— Requirement —
From the line containing "black 1x2 brick [126,164,224,275]" to the line containing "pink 2x3 brick [169,224,313,369]" in the records below, set down every line exactly as it stands, both ends included, and skip the pictures.

— Data in this exercise —

>>>>>

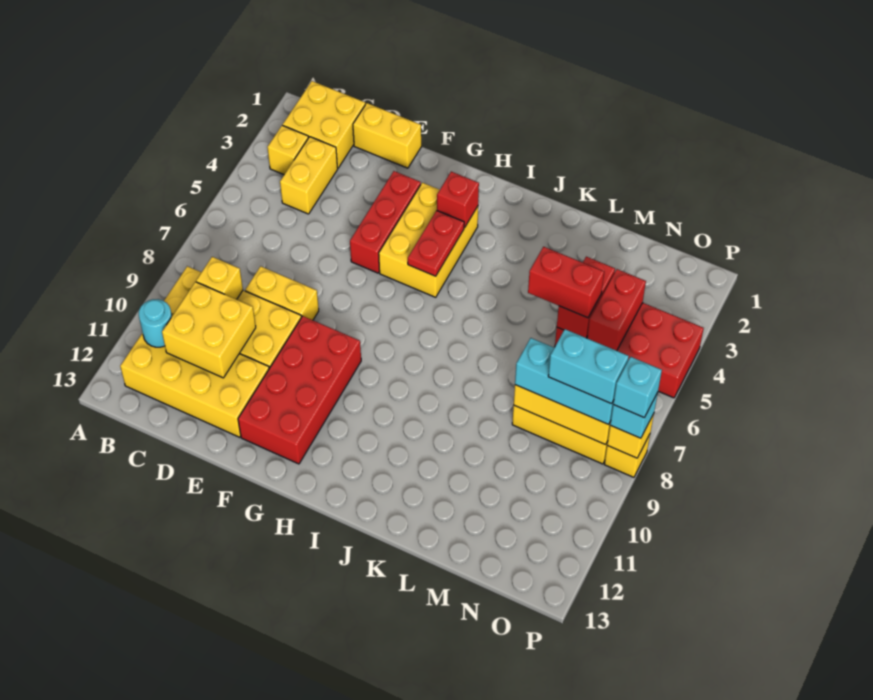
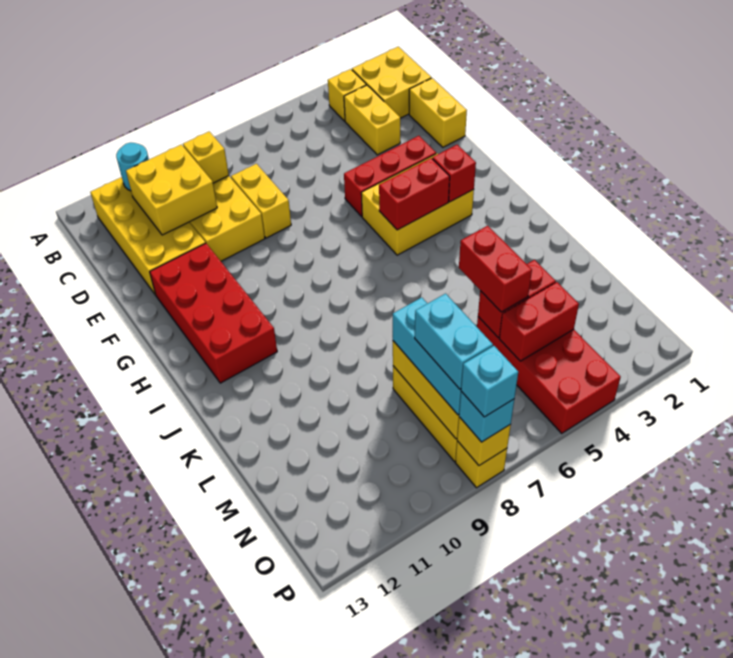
yellow 1x2 brick [280,137,338,214] -> yellow 1x2 brick turned to [344,85,400,155]
red 2x4 brick [238,316,361,464] -> red 2x4 brick turned to [150,243,277,383]
red 1x2 plate [408,210,464,276] -> red 1x2 brick [379,158,450,230]

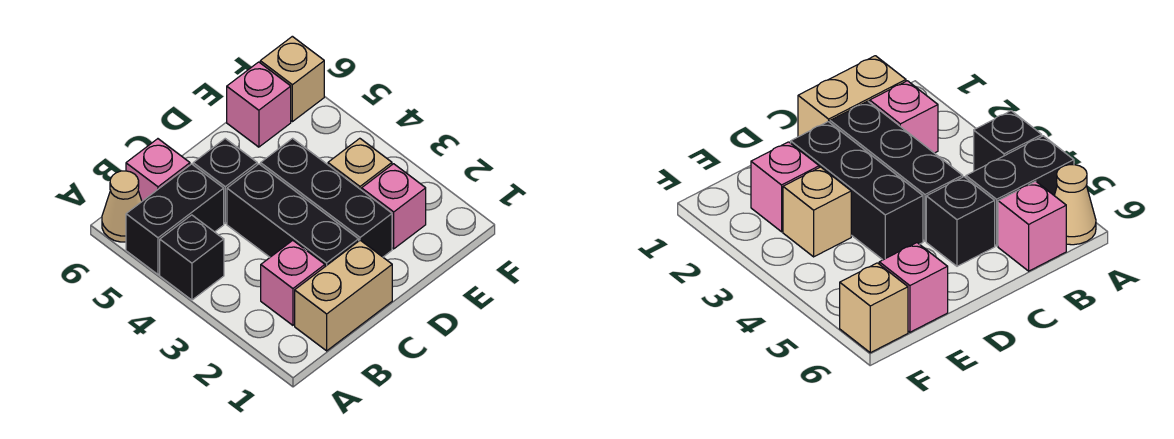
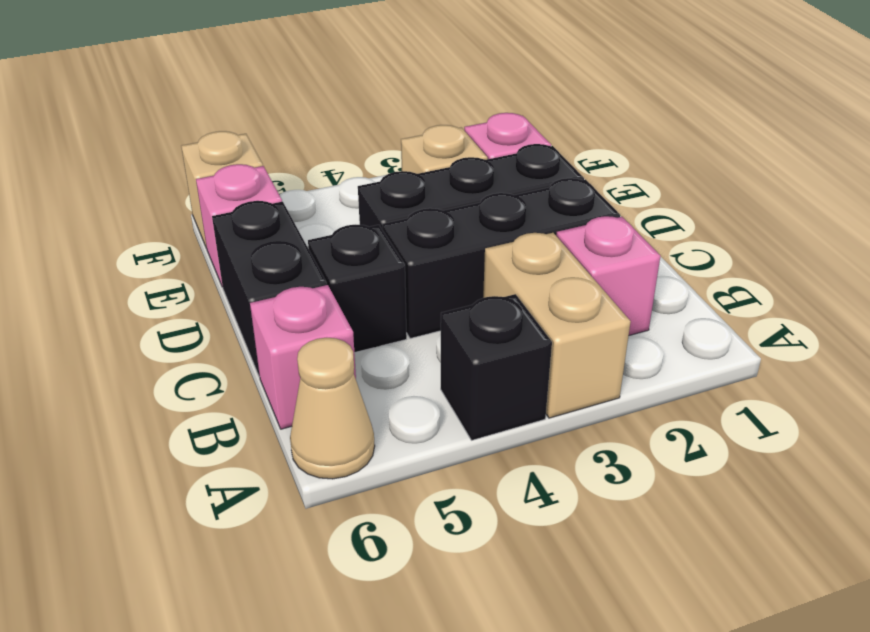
black 1x2 brick [126,164,224,275] -> black 1x2 brick moved to [212,201,327,377]
tan 1x2 brick [295,240,392,351] -> tan 1x2 brick moved to [483,233,631,418]

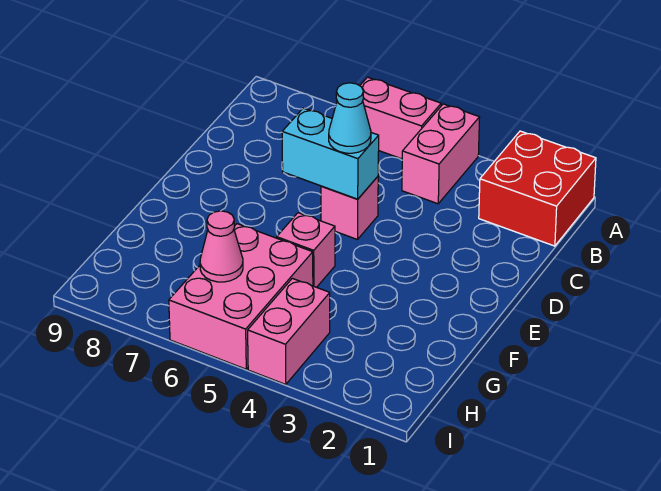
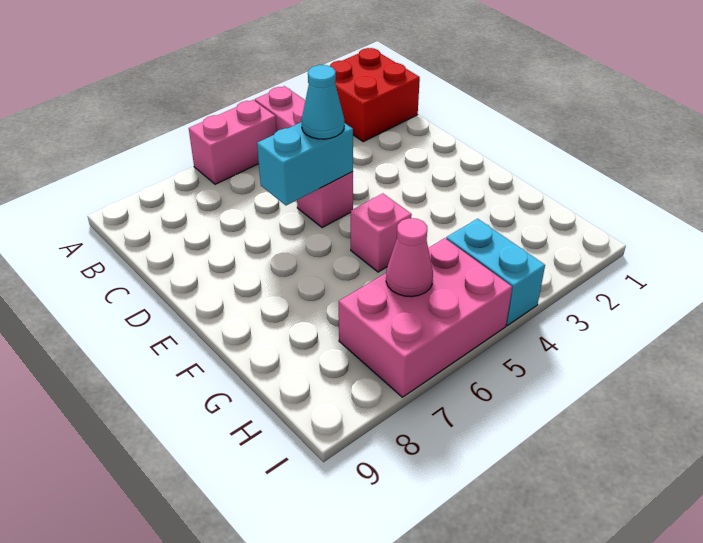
pink 2x3 brick [169,224,313,369] -> pink 2x3 brick turned to [339,238,512,397]
pink 1x2 brick [248,278,330,385] -> cyan 1x2 brick [446,219,545,325]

<<<<<

— Output of the task —
black 1x2 brick [126,164,224,275] -> black 1x2 brick moved to [212,201,327,377]
tan 1x2 brick [295,240,392,351] -> tan 1x2 brick moved to [483,233,631,418]

pink 2x3 brick [169,224,313,369] -> pink 2x3 brick turned to [339,238,512,397]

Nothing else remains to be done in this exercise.